Aim of the exercise: Lines in the listing below that hold "size" are the ones to copy.

Data extract:
------------------------

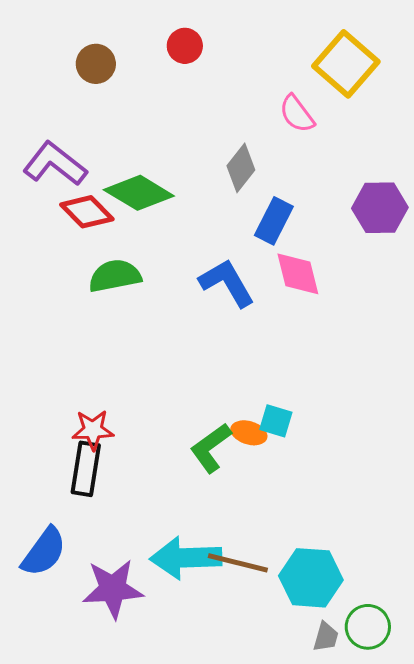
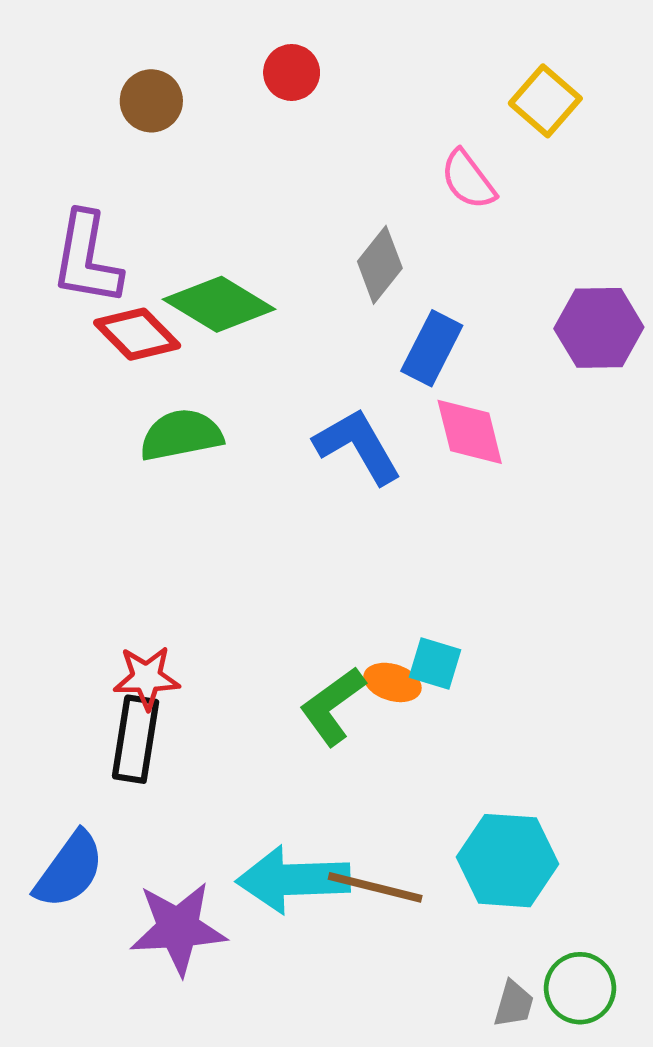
yellow square: (346, 64) -> (545, 101), size x0.7
purple L-shape: (55, 164) -> (87, 258), turned -118
cyan hexagon: (311, 578) -> (507, 861), moved

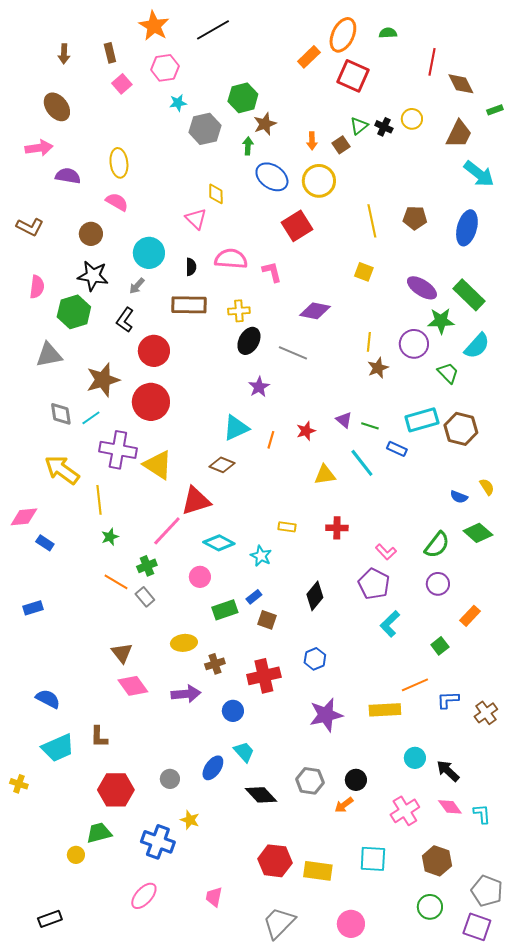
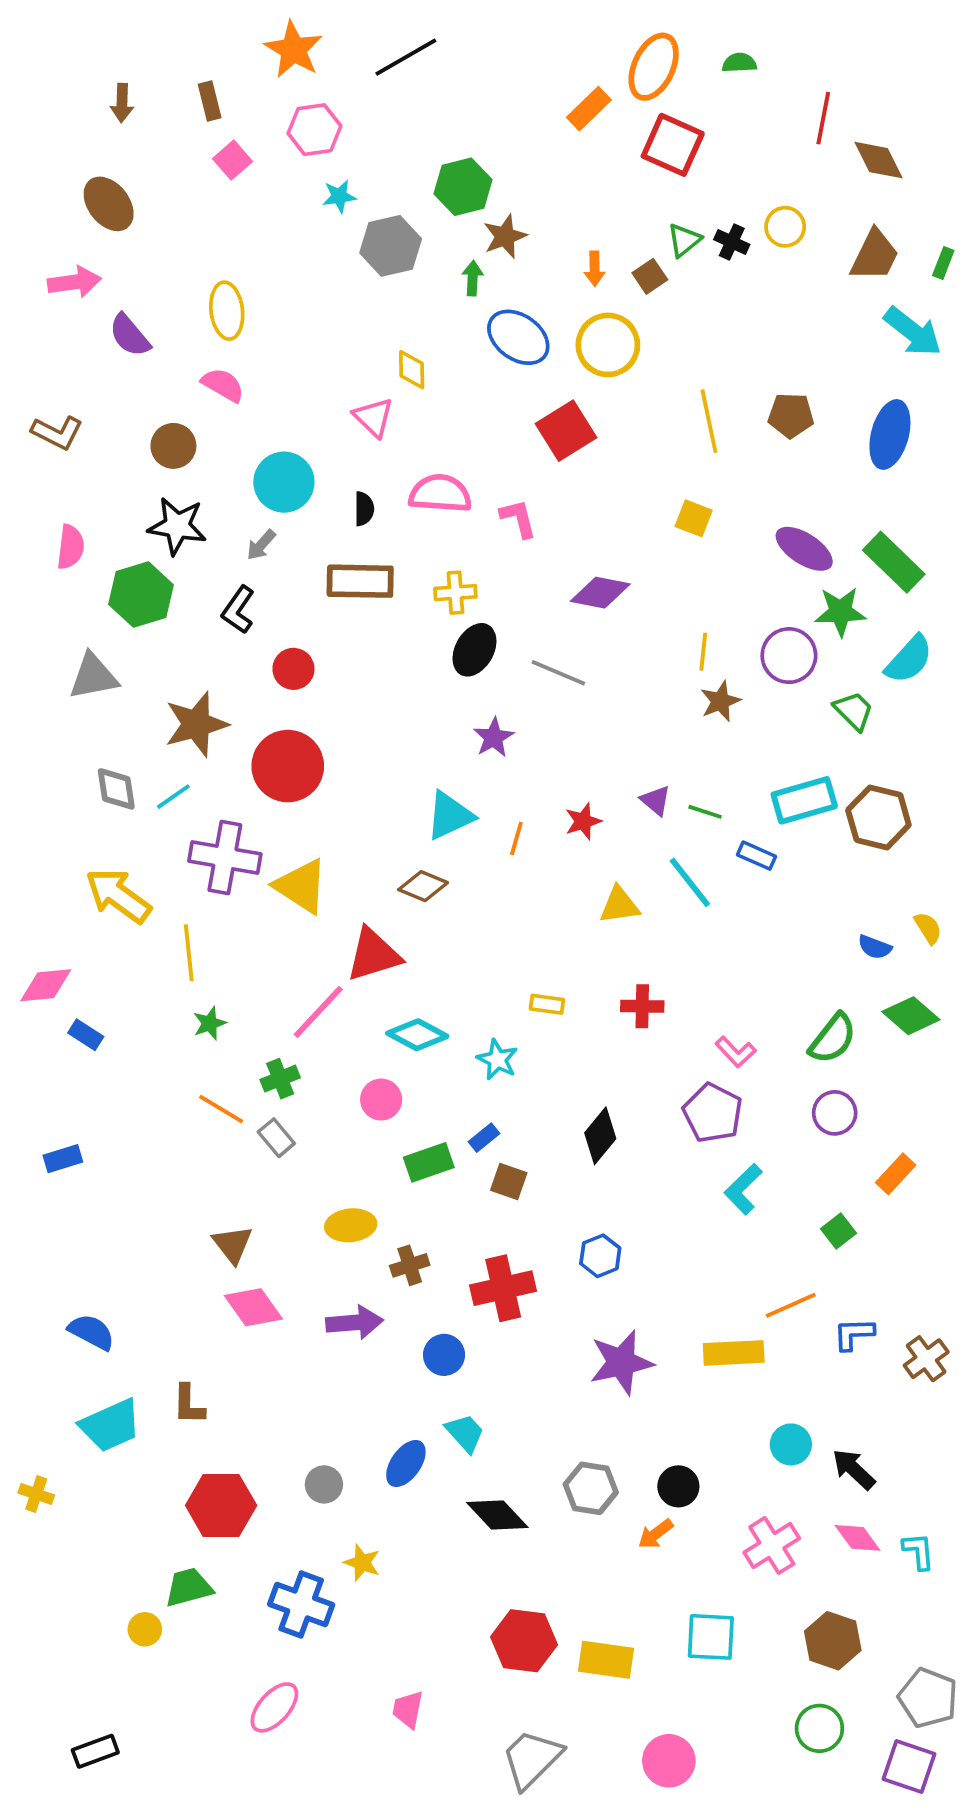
green rectangle: (495, 110) -> (943, 263), moved, turned -49
purple semicircle: (68, 176) -> (130, 335), turned -140
red circle: (154, 351) -> (293, 669), size x0.7

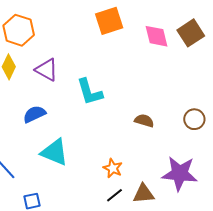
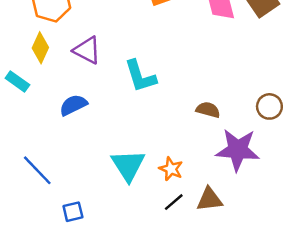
cyan triangle: (55, 152) -> (128, 165), moved, turned 36
purple star: (180, 174) -> (238, 150), moved

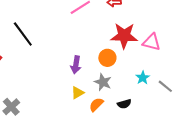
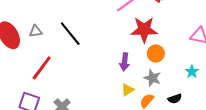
red star: (124, 36) -> (144, 30), moved

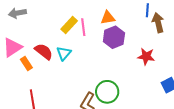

------------------------

Your response:
yellow square: (346, 64) -> (545, 101), size x0.7
red circle: (154, 351) -> (293, 669), size x0.7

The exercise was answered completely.